• **How to complete this task**: Would you please return the lines of the entries below starting at the line that has "J2 pin 2: n14 -> GND" and ending at the line that has "R4: 1.5k (+5V, SIG3) -> 1.5k (GND, SIG3)", both included, exactly as they are?

• **Data section**:
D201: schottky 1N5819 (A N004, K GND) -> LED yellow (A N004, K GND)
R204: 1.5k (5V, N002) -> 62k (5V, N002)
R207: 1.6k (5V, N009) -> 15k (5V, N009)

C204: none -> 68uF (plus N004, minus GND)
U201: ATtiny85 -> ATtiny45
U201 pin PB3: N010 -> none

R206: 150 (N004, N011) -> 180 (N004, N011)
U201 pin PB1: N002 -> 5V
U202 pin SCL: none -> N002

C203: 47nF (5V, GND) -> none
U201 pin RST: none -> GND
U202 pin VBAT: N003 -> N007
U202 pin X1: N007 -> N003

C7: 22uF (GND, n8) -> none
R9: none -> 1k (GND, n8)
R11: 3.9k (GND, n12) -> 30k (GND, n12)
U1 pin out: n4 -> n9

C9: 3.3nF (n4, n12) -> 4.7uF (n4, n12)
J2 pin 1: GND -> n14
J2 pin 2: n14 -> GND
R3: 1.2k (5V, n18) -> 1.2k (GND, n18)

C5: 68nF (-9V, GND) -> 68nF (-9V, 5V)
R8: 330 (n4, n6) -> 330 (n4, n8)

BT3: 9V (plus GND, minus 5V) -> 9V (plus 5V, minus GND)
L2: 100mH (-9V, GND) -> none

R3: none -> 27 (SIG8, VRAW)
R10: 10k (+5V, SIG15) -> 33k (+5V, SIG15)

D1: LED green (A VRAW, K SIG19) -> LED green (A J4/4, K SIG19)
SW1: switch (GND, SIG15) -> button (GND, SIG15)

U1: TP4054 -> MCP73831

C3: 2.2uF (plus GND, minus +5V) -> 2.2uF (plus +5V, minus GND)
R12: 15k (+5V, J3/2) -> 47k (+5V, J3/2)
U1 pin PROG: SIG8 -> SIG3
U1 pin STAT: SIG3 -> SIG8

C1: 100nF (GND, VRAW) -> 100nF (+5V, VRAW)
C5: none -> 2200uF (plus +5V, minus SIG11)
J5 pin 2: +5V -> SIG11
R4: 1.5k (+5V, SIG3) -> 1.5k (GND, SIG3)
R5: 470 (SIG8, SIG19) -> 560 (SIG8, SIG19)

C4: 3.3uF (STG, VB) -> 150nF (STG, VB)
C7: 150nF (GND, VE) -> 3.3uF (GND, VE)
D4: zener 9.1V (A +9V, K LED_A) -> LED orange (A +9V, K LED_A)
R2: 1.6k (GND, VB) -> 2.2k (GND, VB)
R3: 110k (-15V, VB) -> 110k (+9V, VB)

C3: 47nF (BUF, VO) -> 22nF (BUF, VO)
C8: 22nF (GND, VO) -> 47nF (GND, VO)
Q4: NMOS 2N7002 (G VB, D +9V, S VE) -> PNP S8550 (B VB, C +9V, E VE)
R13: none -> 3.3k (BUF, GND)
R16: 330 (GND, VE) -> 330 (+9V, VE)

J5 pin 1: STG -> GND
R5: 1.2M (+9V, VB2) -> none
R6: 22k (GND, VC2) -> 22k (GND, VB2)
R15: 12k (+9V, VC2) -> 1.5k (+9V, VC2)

• **Solution for this task**:
J2 pin 2: n14 -> GND
R3: 1.2k (5V, n18) -> 1.2k (GND, n18)

C5: 68nF (-9V, GND) -> 68nF (-9V, 5V)
R8: 330 (n4, n6) -> 330 (n4, n8)

BT3: 9V (plus GND, minus 5V) -> 9V (plus 5V, minus GND)
L2: 100mH (-9V, GND) -> none

R3: none -> 27 (SIG8, VRAW)
R10: 10k (+5V, SIG15) -> 33k (+5V, SIG15)

D1: LED green (A VRAW, K SIG19) -> LED green (A J4/4, K SIG19)
SW1: switch (GND, SIG15) -> button (GND, SIG15)

U1: TP4054 -> MCP73831

C3: 2.2uF (plus GND, minus +5V) -> 2.2uF (plus +5V, minus GND)
R12: 15k (+5V, J3/2) -> 47k (+5V, J3/2)
U1 pin PROG: SIG8 -> SIG3
U1 pin STAT: SIG3 -> SIG8

C1: 100nF (GND, VRAW) -> 100nF (+5V, VRAW)
C5: none -> 2200uF (plus +5V, minus SIG11)
J5 pin 2: +5V -> SIG11
R4: 1.5k (+5V, SIG3) -> 1.5k (GND, SIG3)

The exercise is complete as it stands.